### YOUR ASSIGNMENT
Lines from the top of the entries down to the line with "purple duck: 3 -> 4" must be set down exactly as they stand, with both ends retained.
*** DATASET Section Begins ***
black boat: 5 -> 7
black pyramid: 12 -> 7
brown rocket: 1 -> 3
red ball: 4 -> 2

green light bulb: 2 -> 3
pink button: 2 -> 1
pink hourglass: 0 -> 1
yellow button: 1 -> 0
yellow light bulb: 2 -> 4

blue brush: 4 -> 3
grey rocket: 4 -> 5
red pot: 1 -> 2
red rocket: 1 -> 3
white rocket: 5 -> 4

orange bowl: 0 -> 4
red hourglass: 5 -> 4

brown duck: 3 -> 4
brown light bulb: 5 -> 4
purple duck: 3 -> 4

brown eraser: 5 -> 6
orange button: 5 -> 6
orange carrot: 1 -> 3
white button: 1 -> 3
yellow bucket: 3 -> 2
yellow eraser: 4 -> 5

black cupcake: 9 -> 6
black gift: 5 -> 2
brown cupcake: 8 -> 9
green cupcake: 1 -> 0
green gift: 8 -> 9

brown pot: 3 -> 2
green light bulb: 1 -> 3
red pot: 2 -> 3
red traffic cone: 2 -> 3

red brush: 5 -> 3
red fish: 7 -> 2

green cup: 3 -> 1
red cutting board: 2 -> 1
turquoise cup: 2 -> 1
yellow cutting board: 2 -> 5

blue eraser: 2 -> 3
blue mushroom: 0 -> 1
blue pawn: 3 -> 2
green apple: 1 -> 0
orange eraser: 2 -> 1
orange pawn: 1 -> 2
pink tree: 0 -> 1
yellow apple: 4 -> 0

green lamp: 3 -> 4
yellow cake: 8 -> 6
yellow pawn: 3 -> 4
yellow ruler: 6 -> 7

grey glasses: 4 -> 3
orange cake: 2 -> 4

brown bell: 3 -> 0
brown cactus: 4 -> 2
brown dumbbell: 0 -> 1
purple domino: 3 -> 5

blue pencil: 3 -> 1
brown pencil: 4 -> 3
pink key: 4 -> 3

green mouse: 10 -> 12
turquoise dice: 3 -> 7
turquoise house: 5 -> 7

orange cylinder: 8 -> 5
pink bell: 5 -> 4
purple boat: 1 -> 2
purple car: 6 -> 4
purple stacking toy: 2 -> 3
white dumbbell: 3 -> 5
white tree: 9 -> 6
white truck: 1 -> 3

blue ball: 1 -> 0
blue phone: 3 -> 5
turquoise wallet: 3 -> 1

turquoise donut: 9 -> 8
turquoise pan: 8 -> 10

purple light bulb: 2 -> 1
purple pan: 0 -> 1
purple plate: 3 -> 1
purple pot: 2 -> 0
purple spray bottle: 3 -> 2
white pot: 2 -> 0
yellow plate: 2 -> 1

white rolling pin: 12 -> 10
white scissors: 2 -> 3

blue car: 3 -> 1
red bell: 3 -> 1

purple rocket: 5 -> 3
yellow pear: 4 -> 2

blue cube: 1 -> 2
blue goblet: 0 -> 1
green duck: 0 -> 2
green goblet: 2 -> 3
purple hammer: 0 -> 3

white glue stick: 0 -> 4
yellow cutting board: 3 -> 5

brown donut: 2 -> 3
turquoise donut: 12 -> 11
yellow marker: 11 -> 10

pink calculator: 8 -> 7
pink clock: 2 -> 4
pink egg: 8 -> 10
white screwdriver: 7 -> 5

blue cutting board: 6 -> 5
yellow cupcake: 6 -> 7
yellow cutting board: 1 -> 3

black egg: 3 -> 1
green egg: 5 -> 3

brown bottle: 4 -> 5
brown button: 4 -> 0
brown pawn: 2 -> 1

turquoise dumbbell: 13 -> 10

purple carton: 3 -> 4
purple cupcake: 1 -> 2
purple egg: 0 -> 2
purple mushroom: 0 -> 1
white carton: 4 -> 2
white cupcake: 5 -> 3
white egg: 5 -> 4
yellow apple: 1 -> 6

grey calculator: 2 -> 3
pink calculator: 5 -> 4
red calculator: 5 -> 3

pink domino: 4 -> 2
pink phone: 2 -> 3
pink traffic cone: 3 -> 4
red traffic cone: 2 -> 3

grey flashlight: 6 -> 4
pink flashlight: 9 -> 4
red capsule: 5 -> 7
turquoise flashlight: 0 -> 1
*** DATASET Section Ends ***
### THE ANSWER
black boat: 5 -> 7
black pyramid: 12 -> 7
brown rocket: 1 -> 3
red ball: 4 -> 2

green light bulb: 2 -> 3
pink button: 2 -> 1
pink hourglass: 0 -> 1
yellow button: 1 -> 0
yellow light bulb: 2 -> 4

blue brush: 4 -> 3
grey rocket: 4 -> 5
red pot: 1 -> 2
red rocket: 1 -> 3
white rocket: 5 -> 4

orange bowl: 0 -> 4
red hourglass: 5 -> 4

brown duck: 3 -> 4
brown light bulb: 5 -> 4
purple duck: 3 -> 4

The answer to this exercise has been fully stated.